=== Begin Enclosure ===

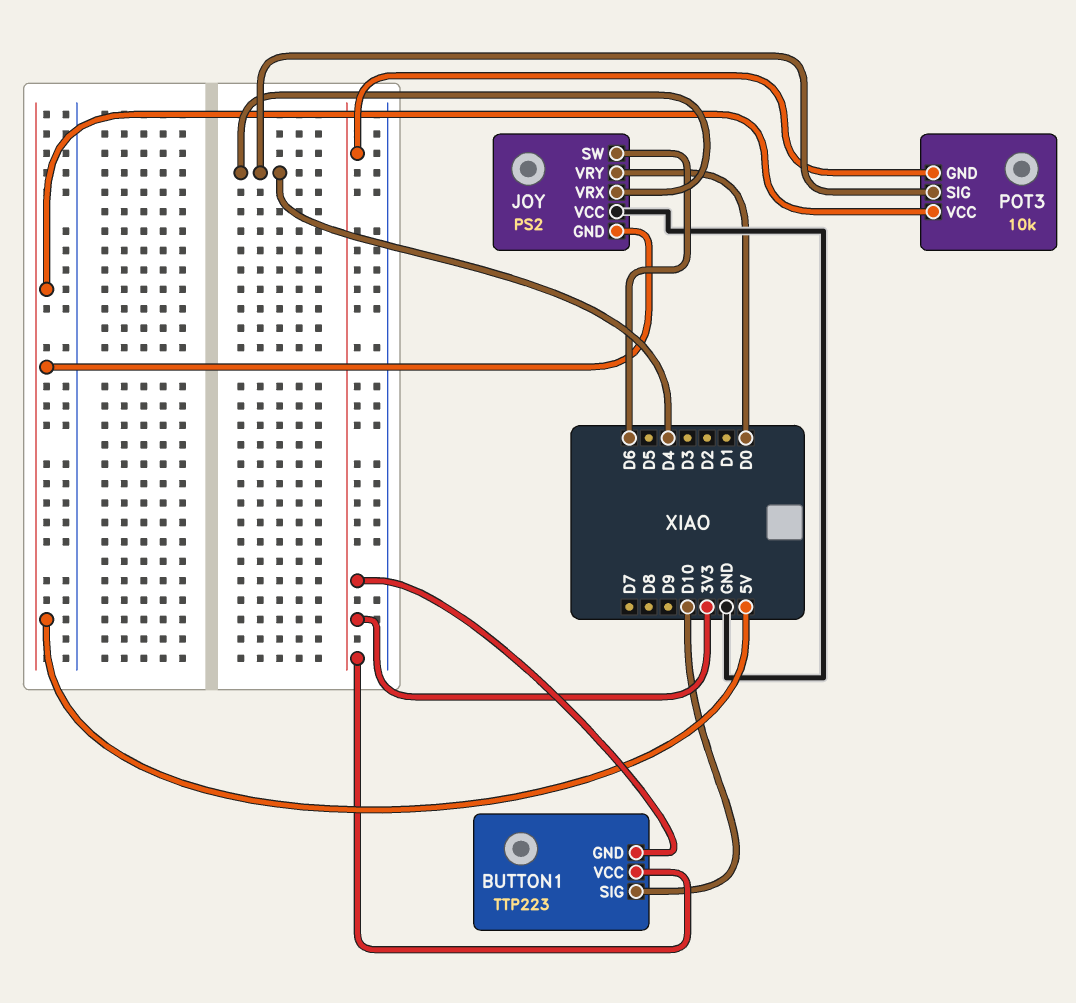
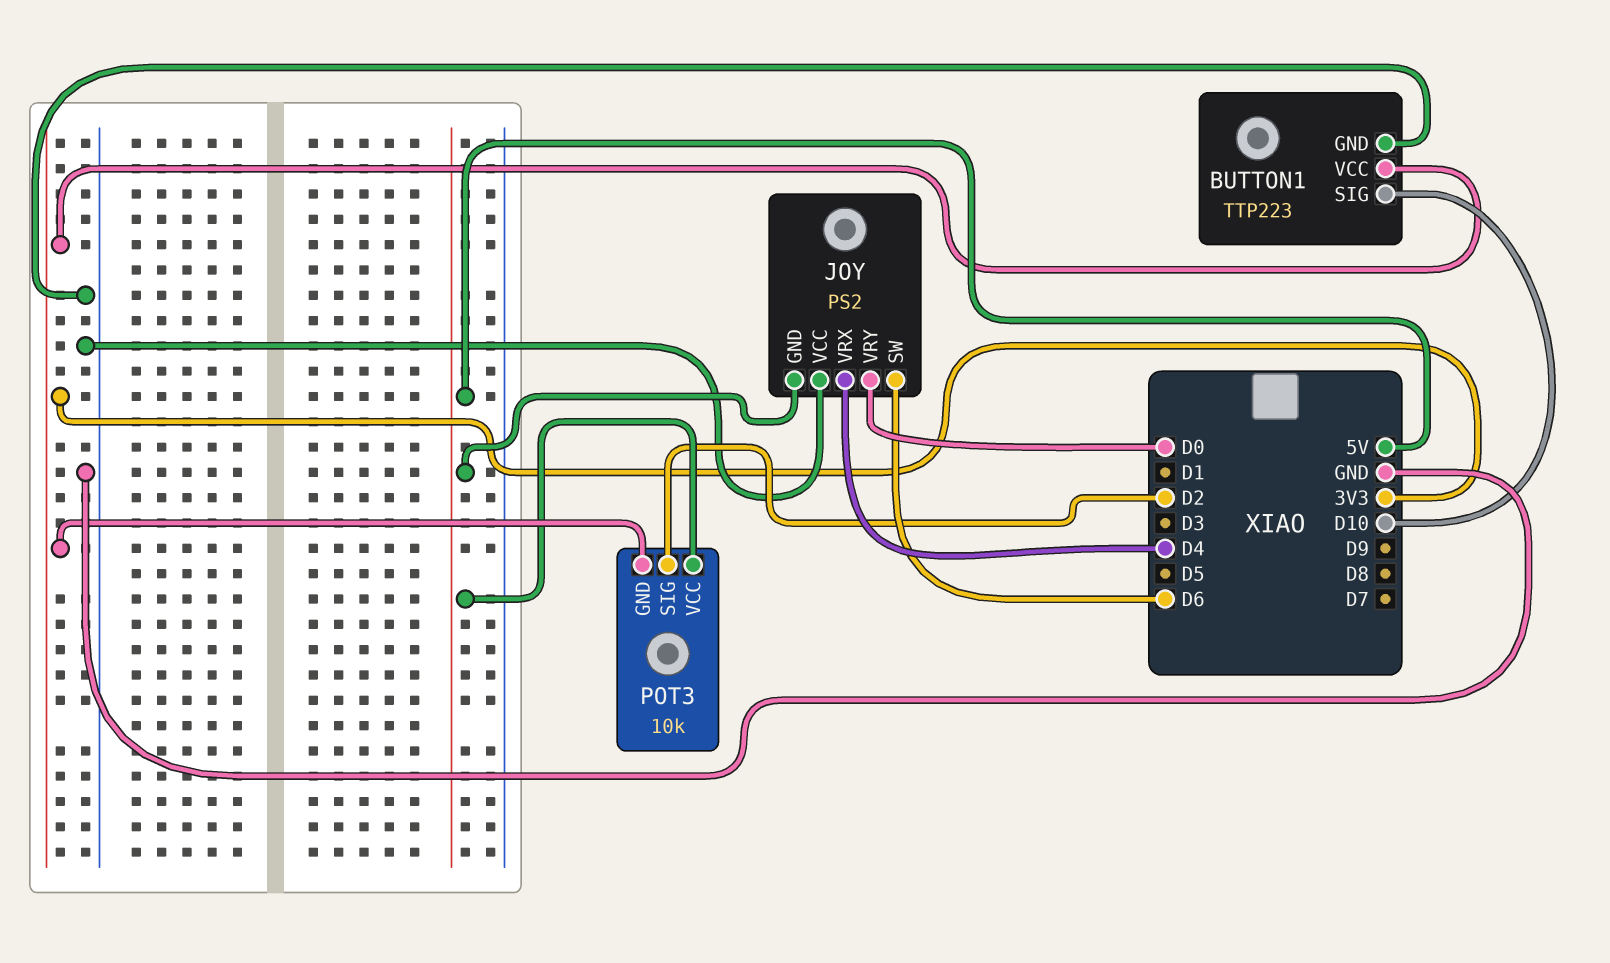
BUTTON1 pin GND: 3V3 -> GND
POT3 pin SIG: D4 -> D2

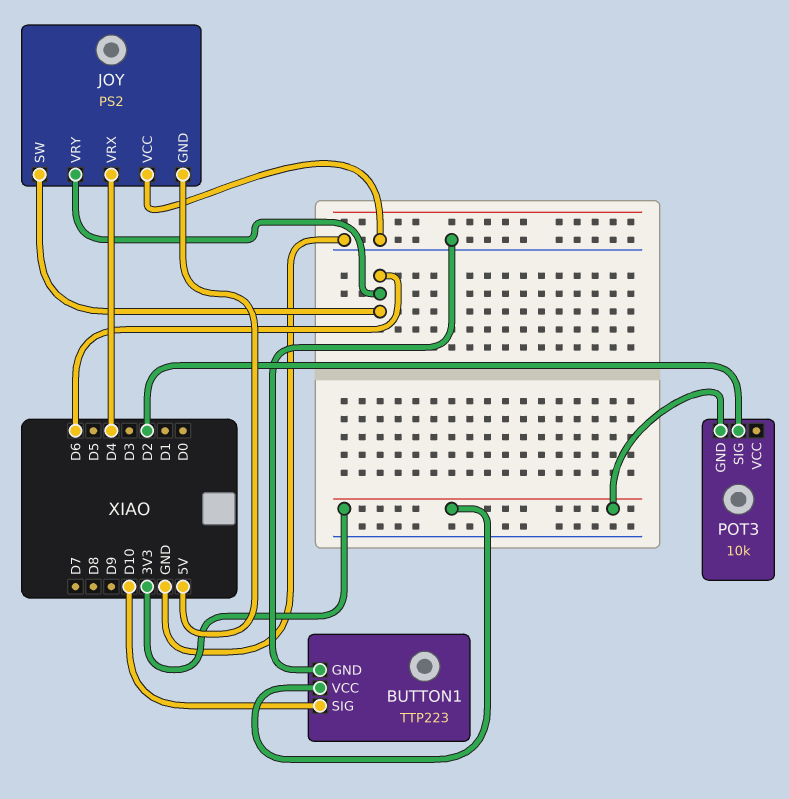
JOY pin VRY: D0 -> D6
POT3 pin VCC: 5V -> none

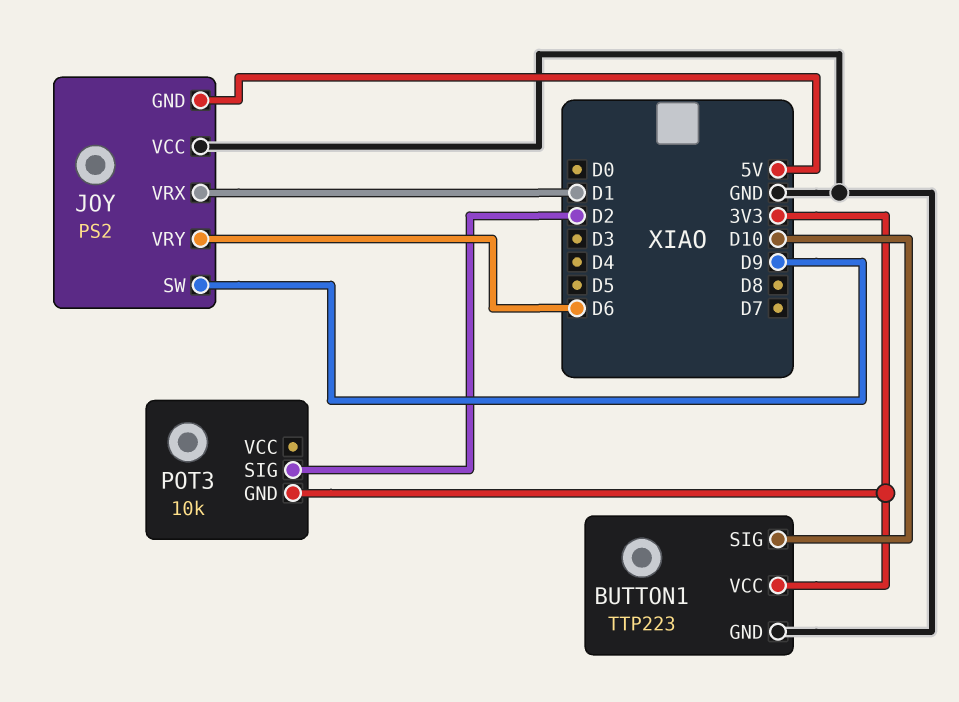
JOY pin SW: D6 -> D9
JOY pin VRX: D4 -> D1

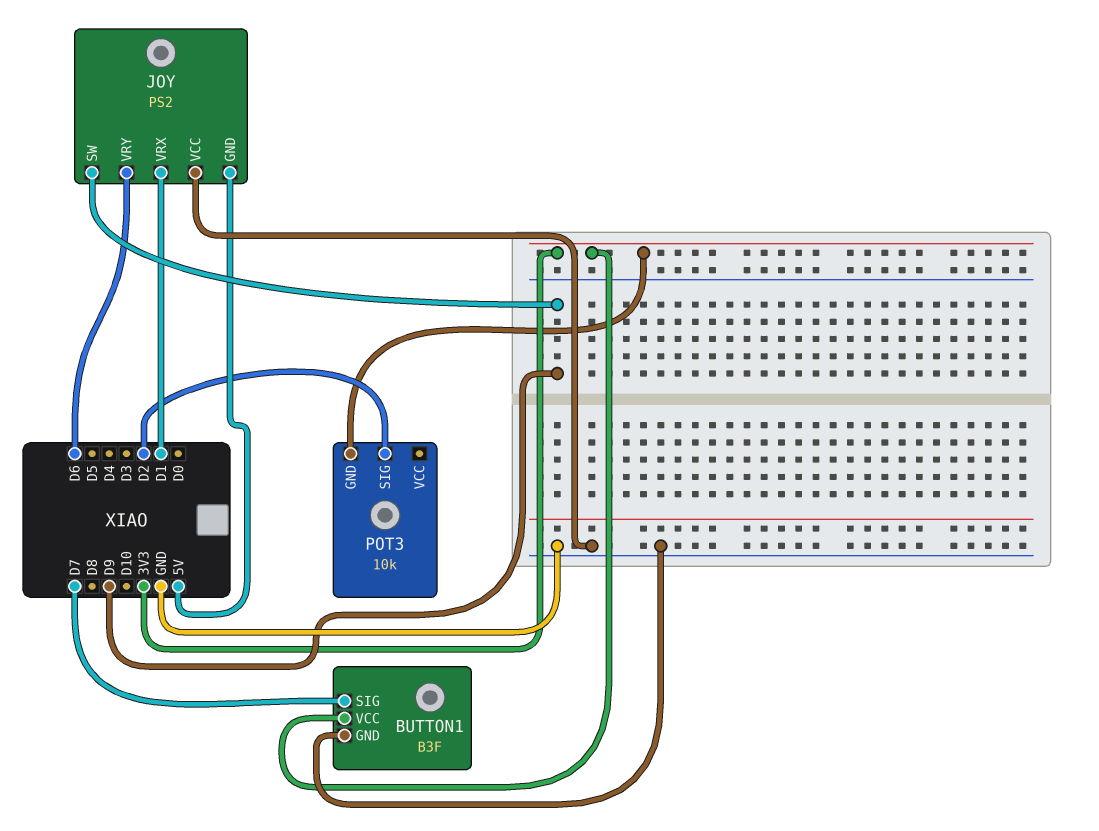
BUTTON1: TTP223 -> B3F
BUTTON1 pin SIG: D10 -> D7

=== End Enclosure ===

Repeat every record above exactly. Omit the pictures.

BUTTON1 pin GND: 3V3 -> GND
POT3 pin SIG: D4 -> D2

JOY pin VRY: D0 -> D6
POT3 pin VCC: 5V -> none

JOY pin SW: D6 -> D9
JOY pin VRX: D4 -> D1

BUTTON1: TTP223 -> B3F
BUTTON1 pin SIG: D10 -> D7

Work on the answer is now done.